INSTRUCTIONS FOR THE TASK:
Pick out every line in the material that contains the string "instrumentName", and copy each such line.

Data items:
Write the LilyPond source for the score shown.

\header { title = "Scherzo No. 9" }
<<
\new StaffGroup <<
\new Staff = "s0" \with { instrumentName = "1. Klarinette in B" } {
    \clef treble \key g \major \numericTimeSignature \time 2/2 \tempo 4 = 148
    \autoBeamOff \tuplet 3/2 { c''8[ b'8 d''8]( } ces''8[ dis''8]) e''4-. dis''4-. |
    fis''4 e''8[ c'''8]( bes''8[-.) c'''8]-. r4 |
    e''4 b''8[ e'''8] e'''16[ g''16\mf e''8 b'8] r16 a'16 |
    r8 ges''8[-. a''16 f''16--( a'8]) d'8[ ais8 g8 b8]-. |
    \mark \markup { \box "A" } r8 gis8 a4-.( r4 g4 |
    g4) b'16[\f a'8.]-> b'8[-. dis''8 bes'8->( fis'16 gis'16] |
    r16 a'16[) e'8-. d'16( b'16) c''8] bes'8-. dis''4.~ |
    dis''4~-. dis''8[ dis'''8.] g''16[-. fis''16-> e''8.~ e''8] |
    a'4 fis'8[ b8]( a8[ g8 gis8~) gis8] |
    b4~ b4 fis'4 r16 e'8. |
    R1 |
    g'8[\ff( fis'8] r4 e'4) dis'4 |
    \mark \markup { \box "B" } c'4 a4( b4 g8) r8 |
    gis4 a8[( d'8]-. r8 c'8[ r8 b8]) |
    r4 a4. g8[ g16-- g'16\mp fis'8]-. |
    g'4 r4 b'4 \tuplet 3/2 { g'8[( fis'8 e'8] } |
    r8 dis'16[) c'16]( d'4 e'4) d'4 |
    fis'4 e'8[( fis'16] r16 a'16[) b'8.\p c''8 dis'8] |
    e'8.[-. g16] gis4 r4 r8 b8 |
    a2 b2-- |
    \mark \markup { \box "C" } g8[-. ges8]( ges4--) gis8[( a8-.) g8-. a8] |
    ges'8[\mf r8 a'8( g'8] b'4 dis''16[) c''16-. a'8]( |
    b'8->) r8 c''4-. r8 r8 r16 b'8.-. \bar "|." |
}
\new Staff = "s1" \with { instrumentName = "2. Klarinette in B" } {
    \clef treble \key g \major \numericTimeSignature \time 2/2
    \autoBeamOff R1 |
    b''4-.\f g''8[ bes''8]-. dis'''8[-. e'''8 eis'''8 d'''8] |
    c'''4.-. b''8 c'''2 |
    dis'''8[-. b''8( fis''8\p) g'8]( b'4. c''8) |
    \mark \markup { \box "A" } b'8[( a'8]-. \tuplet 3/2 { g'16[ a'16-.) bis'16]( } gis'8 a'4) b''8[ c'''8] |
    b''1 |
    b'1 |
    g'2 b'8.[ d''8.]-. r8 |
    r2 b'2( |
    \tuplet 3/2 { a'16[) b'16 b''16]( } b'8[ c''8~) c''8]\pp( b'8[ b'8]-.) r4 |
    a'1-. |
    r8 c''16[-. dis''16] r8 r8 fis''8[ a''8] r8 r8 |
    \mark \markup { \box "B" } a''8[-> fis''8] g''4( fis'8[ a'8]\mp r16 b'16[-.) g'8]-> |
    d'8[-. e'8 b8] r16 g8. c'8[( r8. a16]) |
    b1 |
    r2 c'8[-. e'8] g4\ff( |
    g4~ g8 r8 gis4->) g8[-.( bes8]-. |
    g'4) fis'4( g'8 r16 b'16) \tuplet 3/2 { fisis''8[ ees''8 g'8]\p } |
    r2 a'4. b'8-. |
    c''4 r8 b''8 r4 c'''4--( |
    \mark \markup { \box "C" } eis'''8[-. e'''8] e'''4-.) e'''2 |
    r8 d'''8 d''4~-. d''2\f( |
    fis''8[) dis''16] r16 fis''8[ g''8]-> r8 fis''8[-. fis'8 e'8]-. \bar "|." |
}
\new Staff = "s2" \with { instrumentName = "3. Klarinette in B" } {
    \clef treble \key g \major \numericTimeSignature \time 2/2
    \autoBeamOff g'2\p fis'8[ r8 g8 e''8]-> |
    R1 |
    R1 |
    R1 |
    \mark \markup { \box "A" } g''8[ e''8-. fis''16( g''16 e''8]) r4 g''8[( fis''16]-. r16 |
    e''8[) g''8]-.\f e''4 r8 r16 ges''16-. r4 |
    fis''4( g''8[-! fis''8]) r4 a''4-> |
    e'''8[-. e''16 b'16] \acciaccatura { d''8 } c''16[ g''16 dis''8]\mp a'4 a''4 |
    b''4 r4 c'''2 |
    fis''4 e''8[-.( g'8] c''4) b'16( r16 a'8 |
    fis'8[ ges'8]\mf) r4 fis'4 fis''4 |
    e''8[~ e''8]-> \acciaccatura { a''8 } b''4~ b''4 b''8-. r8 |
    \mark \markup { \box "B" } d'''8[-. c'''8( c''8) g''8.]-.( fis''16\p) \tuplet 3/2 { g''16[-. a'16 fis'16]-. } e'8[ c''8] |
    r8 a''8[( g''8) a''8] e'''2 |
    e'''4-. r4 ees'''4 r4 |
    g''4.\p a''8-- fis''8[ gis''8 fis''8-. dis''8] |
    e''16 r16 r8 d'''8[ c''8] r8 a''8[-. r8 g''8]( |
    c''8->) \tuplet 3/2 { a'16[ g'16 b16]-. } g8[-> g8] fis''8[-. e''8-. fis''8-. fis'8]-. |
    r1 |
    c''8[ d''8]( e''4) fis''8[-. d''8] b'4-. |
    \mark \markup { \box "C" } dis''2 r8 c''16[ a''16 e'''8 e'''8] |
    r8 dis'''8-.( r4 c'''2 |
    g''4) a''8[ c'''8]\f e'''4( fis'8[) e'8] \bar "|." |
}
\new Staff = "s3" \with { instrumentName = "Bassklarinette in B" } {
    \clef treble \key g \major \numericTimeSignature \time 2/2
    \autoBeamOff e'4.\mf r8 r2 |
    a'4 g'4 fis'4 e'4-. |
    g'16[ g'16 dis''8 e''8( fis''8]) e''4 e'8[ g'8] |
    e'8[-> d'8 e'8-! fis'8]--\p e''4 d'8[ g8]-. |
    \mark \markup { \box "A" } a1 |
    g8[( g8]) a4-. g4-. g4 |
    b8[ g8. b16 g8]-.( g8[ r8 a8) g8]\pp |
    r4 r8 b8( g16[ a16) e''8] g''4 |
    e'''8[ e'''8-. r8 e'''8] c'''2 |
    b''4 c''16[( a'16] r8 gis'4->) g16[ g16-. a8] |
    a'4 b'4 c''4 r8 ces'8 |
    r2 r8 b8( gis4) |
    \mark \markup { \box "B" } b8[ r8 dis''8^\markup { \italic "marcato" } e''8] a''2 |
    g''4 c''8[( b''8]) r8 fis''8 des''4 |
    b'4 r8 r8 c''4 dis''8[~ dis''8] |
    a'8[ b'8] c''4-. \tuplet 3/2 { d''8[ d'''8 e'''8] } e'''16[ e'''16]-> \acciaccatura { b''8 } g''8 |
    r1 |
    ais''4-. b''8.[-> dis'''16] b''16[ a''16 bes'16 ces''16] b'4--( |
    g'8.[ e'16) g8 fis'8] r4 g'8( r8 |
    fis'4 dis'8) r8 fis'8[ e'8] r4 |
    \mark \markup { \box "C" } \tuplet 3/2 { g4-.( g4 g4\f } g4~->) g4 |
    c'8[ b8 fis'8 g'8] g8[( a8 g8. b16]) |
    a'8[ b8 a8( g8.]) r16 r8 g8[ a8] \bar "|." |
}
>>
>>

COMPLETE RESPONSE:
\new Staff = "s0" \with { instrumentName = "1. Klarinette in B" } {
\new Staff = "s1" \with { instrumentName = "2. Klarinette in B" } {
\new Staff = "s2" \with { instrumentName = "3. Klarinette in B" } {
\new Staff = "s3" \with { instrumentName = "Bassklarinette in B" } {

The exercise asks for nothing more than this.